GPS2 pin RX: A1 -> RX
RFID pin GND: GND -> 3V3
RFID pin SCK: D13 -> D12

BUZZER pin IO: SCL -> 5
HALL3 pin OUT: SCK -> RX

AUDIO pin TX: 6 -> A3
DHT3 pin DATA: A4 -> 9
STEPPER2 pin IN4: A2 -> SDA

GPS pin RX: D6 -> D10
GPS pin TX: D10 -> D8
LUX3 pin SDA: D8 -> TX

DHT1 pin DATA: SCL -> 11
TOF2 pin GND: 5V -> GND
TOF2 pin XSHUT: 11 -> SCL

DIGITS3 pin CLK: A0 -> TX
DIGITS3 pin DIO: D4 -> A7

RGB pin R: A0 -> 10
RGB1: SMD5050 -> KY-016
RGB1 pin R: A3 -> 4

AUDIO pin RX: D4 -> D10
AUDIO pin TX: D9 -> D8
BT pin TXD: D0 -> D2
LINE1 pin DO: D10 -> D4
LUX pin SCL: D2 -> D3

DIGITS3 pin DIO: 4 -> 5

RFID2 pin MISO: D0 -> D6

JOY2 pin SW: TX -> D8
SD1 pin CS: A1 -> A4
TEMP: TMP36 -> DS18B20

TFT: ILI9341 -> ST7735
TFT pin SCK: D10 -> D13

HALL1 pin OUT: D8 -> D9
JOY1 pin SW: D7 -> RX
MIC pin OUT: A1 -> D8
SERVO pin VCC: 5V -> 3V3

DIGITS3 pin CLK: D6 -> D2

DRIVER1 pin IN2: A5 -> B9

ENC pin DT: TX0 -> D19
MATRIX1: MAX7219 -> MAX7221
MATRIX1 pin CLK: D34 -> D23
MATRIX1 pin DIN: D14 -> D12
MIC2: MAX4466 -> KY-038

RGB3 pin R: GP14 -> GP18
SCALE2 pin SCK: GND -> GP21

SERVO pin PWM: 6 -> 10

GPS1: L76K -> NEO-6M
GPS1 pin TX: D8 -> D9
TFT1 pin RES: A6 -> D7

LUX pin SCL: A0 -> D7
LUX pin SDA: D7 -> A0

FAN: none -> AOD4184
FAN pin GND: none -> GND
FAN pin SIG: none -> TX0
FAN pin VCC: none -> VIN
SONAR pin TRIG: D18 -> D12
========
Check each line of the preceding material for the word "none", then state how many lines contain it, with no other text.

4